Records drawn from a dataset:
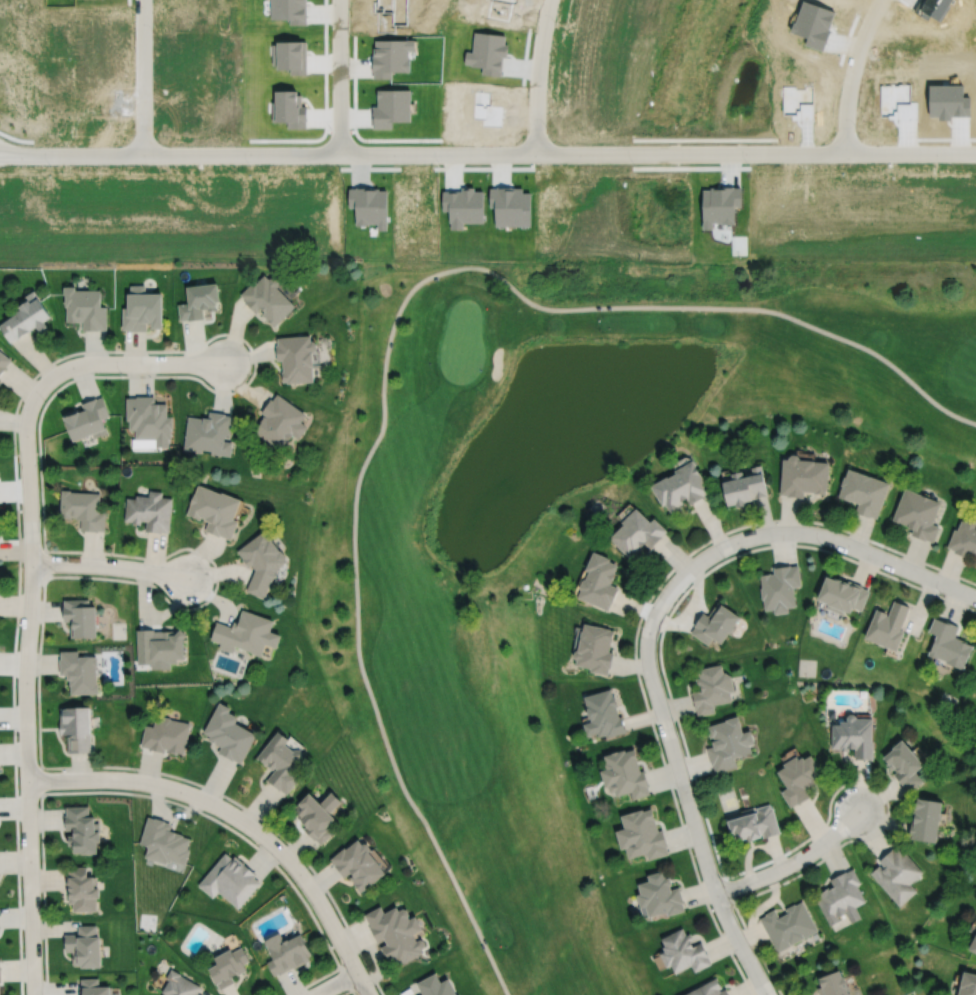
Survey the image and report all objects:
road: (850, 73)
road: (141, 75)
road: (537, 75)
road: (338, 76)
road: (487, 152)
building: (267, 296)
building: (198, 298)
building: (85, 305)
building: (142, 306)
building: (26, 314)
road: (386, 350)
building: (296, 355)
building: (3, 360)
road: (191, 362)
building: (86, 417)
building: (147, 420)
building: (280, 420)
building: (208, 431)
road: (38, 434)
building: (803, 474)
building: (746, 484)
building: (682, 485)
building: (864, 490)
building: (82, 507)
building: (149, 509)
building: (214, 509)
building: (919, 513)
park: (560, 524)
building: (637, 531)
road: (797, 531)
building: (964, 536)
building: (975, 553)
road: (729, 556)
building: (261, 560)
road: (44, 562)
road: (109, 565)
building: (599, 580)
building: (779, 587)
building: (843, 593)
building: (80, 617)
road: (638, 622)
building: (715, 623)
road: (27, 625)
building: (889, 625)
building: (247, 632)
building: (950, 643)
building: (160, 644)
building: (594, 647)
building: (79, 671)
building: (711, 688)
building: (602, 714)
building: (76, 727)
building: (229, 733)
building: (166, 735)
building: (855, 736)
building: (727, 743)
building: (282, 762)
building: (906, 765)
building: (624, 774)
building: (799, 778)
road: (40, 779)
road: (156, 796)
building: (319, 816)
road: (693, 816)
road: (239, 819)
building: (927, 820)
building: (755, 824)
building: (82, 830)
building: (641, 835)
building: (164, 842)
road: (836, 847)
road: (793, 862)
building: (359, 865)
building: (897, 874)
building: (231, 880)
building: (81, 890)
building: (659, 896)
building: (841, 897)
building: (788, 926)
building: (396, 934)
building: (84, 947)
building: (974, 948)
building: (681, 949)
building: (287, 953)
building: (229, 966)
road: (345, 978)
building: (832, 982)
building: (967, 982)
road: (334, 983)
building: (180, 985)
building: (436, 987)
building: (93, 988)
building: (706, 988)
road: (348, 990)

→ Instructions for the task:
Each line above should be written out again unchanged; no images are to be carried over.

→ Reply:
Survey the image and report all objects:
road: (850, 73)
road: (141, 75)
road: (537, 75)
road: (338, 76)
road: (487, 152)
building: (267, 296)
building: (198, 298)
building: (85, 305)
building: (142, 306)
building: (26, 314)
road: (386, 350)
building: (296, 355)
building: (3, 360)
road: (191, 362)
building: (86, 417)
building: (147, 420)
building: (280, 420)
building: (208, 431)
road: (38, 434)
building: (803, 474)
building: (746, 484)
building: (682, 485)
building: (864, 490)
building: (82, 507)
building: (149, 509)
building: (214, 509)
building: (919, 513)
park: (560, 524)
building: (637, 531)
road: (797, 531)
building: (964, 536)
building: (975, 553)
road: (729, 556)
building: (261, 560)
road: (44, 562)
road: (109, 565)
building: (599, 580)
building: (779, 587)
building: (843, 593)
building: (80, 617)
road: (638, 622)
building: (715, 623)
road: (27, 625)
building: (889, 625)
building: (247, 632)
building: (950, 643)
building: (160, 644)
building: (594, 647)
building: (79, 671)
building: (711, 688)
building: (602, 714)
building: (76, 727)
building: (229, 733)
building: (166, 735)
building: (855, 736)
building: (727, 743)
building: (282, 762)
building: (906, 765)
building: (624, 774)
building: (799, 778)
road: (40, 779)
road: (156, 796)
building: (319, 816)
road: (693, 816)
road: (239, 819)
building: (927, 820)
building: (755, 824)
building: (82, 830)
building: (641, 835)
building: (164, 842)
road: (836, 847)
road: (793, 862)
building: (359, 865)
building: (897, 874)
building: (231, 880)
building: (81, 890)
building: (659, 896)
building: (841, 897)
building: (788, 926)
building: (396, 934)
building: (84, 947)
building: (974, 948)
building: (681, 949)
building: (287, 953)
building: (229, 966)
road: (345, 978)
building: (832, 982)
building: (967, 982)
road: (334, 983)
building: (180, 985)
building: (436, 987)
building: (93, 988)
building: (706, 988)
road: (348, 990)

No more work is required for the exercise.